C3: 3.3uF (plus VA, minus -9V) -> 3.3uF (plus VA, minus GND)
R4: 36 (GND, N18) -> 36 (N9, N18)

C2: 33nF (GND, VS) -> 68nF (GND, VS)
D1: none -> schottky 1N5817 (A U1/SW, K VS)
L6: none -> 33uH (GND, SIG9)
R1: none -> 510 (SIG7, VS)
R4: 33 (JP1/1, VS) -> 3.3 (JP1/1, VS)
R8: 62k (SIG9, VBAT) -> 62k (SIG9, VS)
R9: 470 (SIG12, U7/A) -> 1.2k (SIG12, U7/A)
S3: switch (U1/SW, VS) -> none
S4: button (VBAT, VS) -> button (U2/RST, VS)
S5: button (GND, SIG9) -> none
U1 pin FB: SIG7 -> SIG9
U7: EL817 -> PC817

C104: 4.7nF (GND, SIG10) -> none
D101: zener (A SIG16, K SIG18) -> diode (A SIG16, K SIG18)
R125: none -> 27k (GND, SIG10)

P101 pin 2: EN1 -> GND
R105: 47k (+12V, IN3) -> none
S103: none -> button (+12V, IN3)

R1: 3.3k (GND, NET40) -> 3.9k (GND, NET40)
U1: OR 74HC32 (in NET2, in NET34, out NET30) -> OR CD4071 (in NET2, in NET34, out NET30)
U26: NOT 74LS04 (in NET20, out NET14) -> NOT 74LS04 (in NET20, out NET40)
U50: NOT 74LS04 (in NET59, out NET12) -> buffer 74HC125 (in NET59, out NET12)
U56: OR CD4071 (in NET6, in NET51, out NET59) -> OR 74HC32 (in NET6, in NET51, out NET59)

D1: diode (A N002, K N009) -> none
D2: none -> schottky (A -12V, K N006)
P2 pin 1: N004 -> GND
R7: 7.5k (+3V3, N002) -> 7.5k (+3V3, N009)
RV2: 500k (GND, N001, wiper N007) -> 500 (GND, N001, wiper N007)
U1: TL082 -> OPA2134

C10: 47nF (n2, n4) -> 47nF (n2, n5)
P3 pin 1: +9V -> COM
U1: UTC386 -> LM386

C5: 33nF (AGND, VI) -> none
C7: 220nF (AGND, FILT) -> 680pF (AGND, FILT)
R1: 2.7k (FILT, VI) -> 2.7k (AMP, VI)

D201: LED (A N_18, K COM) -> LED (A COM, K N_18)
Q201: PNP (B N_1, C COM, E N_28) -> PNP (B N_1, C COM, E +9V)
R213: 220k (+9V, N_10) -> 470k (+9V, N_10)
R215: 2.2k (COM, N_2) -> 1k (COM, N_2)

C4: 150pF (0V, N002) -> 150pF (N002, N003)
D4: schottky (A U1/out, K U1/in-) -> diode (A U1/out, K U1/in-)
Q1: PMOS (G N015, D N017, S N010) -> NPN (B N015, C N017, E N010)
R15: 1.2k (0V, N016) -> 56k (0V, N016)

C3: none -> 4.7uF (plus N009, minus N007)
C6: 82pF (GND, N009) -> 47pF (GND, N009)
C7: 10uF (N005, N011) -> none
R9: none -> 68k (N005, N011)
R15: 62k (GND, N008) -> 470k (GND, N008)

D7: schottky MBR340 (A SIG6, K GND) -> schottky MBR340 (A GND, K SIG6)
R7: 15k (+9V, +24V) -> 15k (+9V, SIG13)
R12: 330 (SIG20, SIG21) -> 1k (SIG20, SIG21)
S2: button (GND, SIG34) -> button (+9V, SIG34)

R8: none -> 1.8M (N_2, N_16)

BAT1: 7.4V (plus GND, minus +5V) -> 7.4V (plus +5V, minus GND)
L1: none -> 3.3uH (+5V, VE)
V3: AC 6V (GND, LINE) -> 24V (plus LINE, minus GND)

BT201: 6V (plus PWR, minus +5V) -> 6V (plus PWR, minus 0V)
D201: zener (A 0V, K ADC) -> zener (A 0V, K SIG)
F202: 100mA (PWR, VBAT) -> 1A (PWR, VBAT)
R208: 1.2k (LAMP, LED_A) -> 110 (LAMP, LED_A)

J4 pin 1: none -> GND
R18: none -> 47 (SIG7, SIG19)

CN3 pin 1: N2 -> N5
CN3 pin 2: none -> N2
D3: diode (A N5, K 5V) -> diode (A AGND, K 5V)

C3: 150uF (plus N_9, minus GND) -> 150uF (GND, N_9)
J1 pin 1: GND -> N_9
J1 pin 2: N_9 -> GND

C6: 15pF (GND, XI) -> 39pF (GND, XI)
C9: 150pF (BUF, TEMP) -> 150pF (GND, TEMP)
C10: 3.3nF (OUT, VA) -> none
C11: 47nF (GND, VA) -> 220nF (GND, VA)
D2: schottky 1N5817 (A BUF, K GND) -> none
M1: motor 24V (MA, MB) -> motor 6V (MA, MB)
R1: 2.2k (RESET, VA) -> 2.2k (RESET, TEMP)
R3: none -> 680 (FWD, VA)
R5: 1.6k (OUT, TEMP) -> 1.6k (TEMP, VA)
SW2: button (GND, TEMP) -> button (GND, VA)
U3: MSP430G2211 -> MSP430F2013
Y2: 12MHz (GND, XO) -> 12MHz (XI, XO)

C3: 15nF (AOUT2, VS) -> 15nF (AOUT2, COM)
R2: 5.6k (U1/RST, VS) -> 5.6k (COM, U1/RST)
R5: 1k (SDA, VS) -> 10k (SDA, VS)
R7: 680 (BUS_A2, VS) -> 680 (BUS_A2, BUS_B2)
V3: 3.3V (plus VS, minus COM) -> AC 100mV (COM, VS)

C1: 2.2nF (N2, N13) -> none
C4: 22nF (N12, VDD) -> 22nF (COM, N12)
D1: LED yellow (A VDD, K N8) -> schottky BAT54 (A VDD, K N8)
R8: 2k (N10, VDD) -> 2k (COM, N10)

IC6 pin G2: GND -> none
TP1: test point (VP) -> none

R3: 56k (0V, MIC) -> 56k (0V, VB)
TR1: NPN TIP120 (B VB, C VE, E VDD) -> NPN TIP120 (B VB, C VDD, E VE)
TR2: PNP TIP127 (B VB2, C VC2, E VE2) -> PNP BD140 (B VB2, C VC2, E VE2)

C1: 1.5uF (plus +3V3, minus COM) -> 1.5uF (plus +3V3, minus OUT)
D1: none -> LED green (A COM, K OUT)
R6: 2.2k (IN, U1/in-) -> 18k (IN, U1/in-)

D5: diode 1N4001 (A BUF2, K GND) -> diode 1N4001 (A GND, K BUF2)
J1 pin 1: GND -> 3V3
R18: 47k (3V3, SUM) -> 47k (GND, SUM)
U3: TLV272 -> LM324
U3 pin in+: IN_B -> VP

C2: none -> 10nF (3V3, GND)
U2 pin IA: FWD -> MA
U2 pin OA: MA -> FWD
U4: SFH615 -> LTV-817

TASK GOAL → Nothing but the lines from the one that contains "U3 pin in+: IN_B -> VP" through the last line of the entries should appear in your reply, each repeated exactly.

ANSWER TO THIS PROBLEM →
U3 pin in+: IN_B -> VP

C2: none -> 10nF (3V3, GND)
U2 pin IA: FWD -> MA
U2 pin OA: MA -> FWD
U4: SFH615 -> LTV-817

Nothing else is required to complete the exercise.